╭─ Data under study
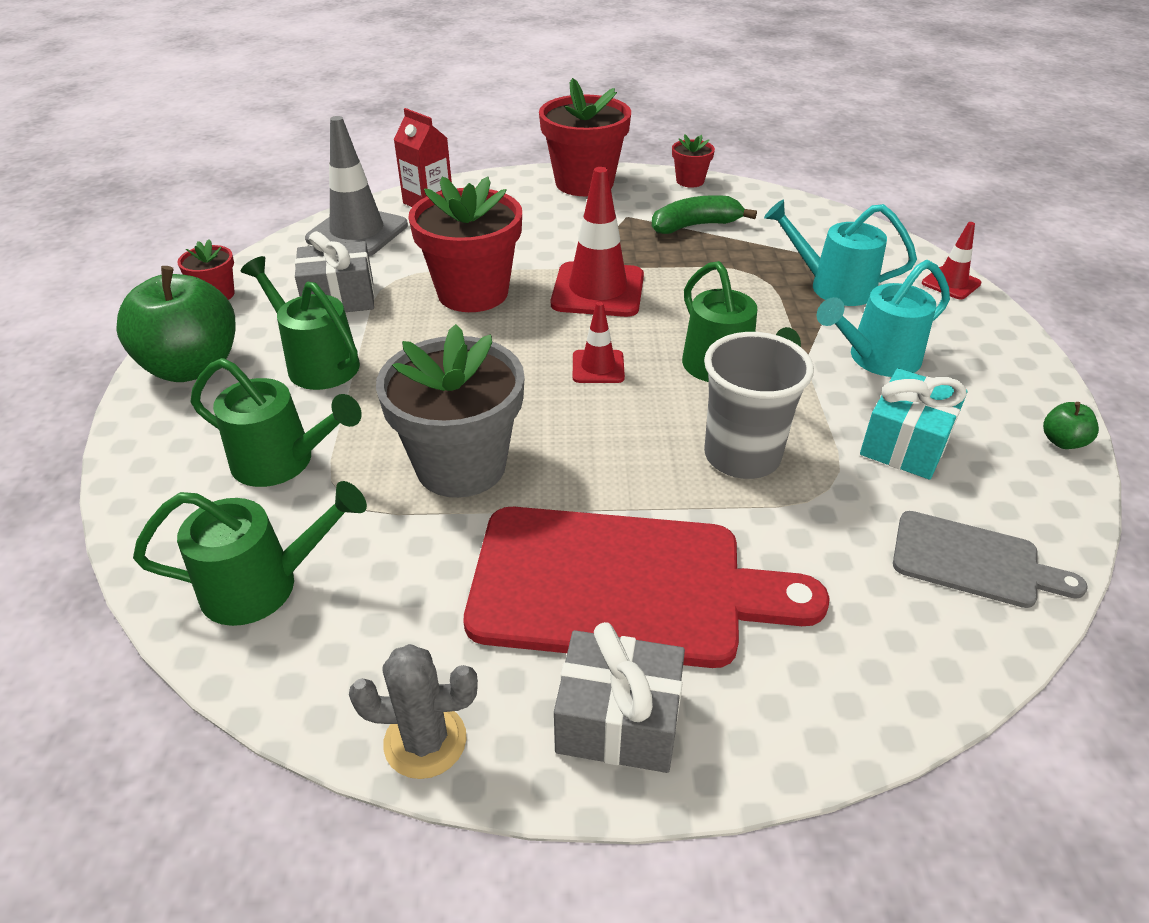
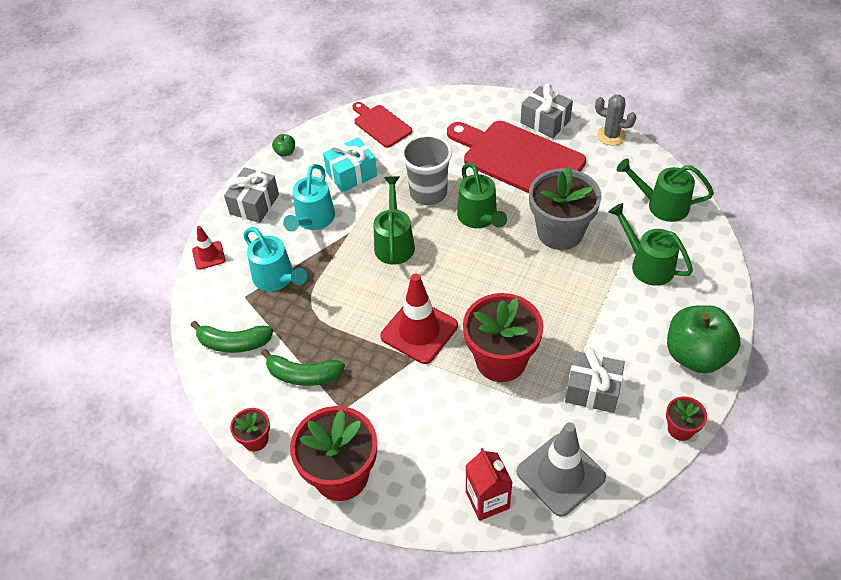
camera: 150 degrees left, 10 degrees up
(316, 362) = (619, 331): green watering can -> green watering can (479, 218)
(598, 367) = (459, 268): red traffic cone -> none
(802, 227) = (234, 343): none -> green banana
(876, 359) = (313, 220): turquoise watering can -> turquoise watering can turned 105 degrees clockwise
(973, 561) = (381, 125): grey cutting board -> red cutting board
(987, 353) = (254, 204): none -> grey gift

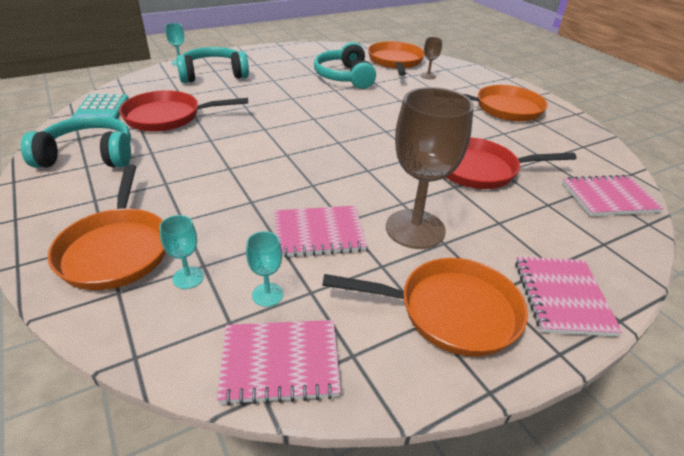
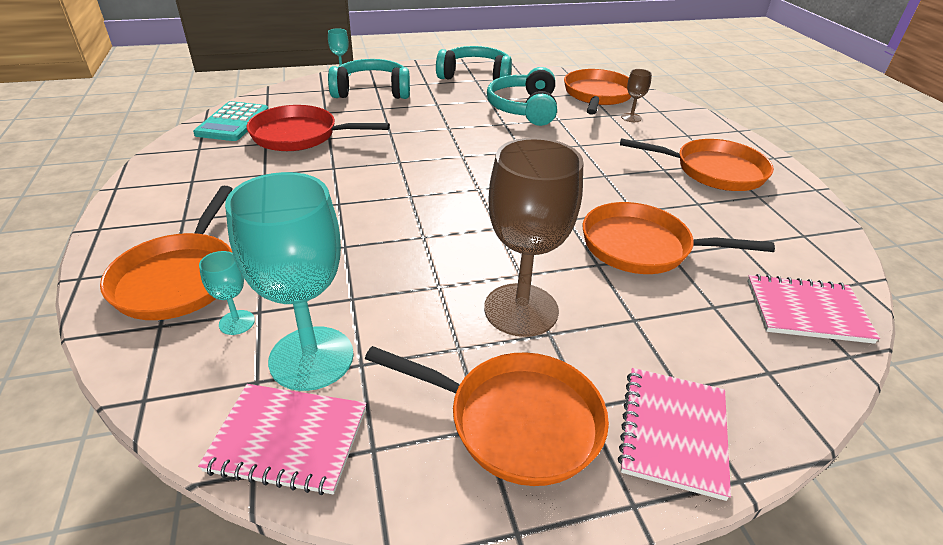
camera: 15 degrees right, 0 degrees up
(89, 156) = (200, 170): turquoise headphones -> turquoise headphones (475, 76)
(267, 294) = (311, 358): turquoise goblet -> turquoise goblet, size x2.29
(319, 233) = (402, 296): pink notebook -> none
(480, 169) = (643, 247): red pan -> orange pan

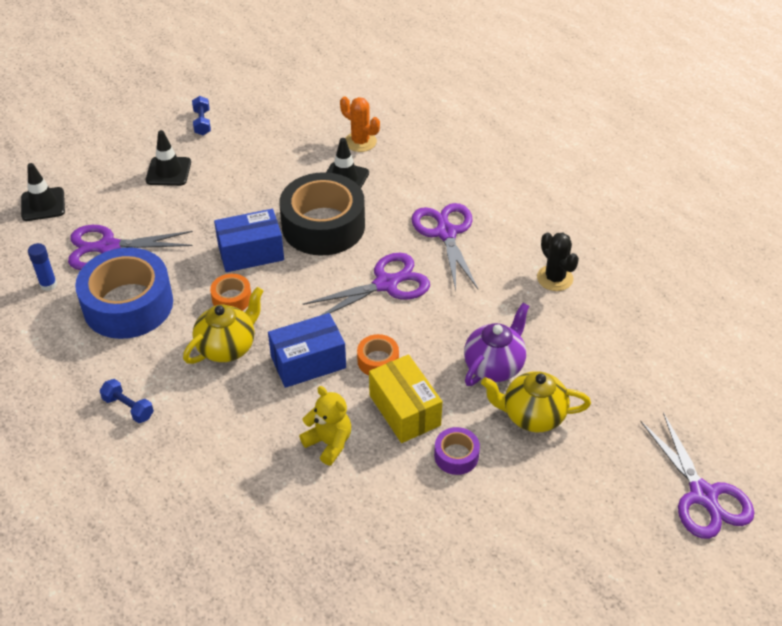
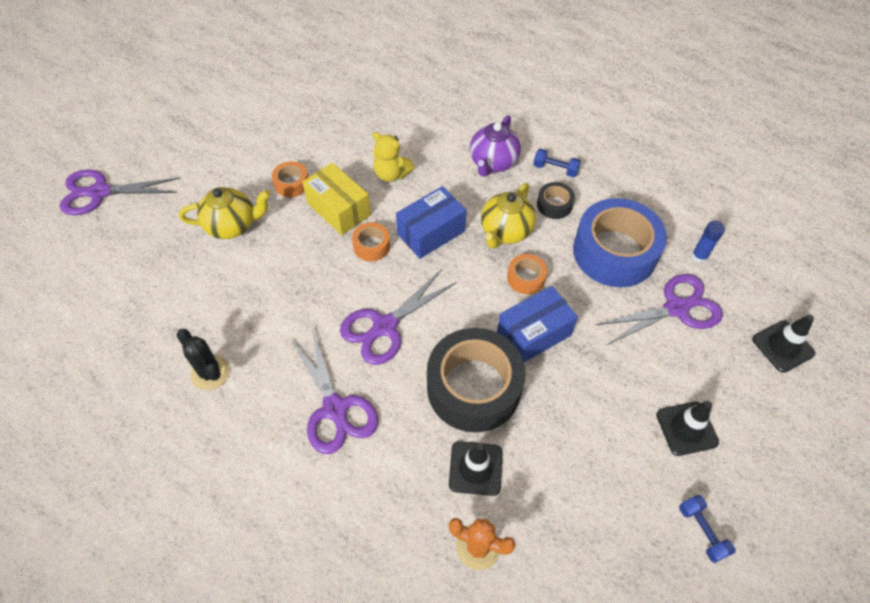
camera: 165 degrees right, 10 degrees up
(157, 365) = (554, 205): none -> black tape
(456, 456) = (291, 184): purple tape -> orange tape
(494, 366) = (267, 262): purple teapot -> purple teapot (493, 163)
(703, 495) = (100, 192): purple scissors -> purple scissors turned 60 degrees counterclockwise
╰─
**Problem description**
Retype the records exactly. Any image in them should not appear in what you write.

**Problem solution**
camera: 150 degrees left, 10 degrees up
(316, 362) = (619, 331): green watering can -> green watering can (479, 218)
(598, 367) = (459, 268): red traffic cone -> none
(802, 227) = (234, 343): none -> green banana
(876, 359) = (313, 220): turquoise watering can -> turquoise watering can turned 105 degrees clockwise
(973, 561) = (381, 125): grey cutting board -> red cutting board
(987, 353) = (254, 204): none -> grey gift

camera: 15 degrees right, 0 degrees up
(89, 156) = (200, 170): turquoise headphones -> turquoise headphones (475, 76)
(267, 294) = (311, 358): turquoise goblet -> turquoise goblet, size x2.29
(319, 233) = (402, 296): pink notebook -> none
(480, 169) = (643, 247): red pan -> orange pan

camera: 165 degrees right, 10 degrees up
(157, 365) = (554, 205): none -> black tape
(456, 456) = (291, 184): purple tape -> orange tape
(494, 366) = (267, 262): purple teapot -> purple teapot (493, 163)
(703, 495) = (100, 192): purple scissors -> purple scissors turned 60 degrees counterclockwise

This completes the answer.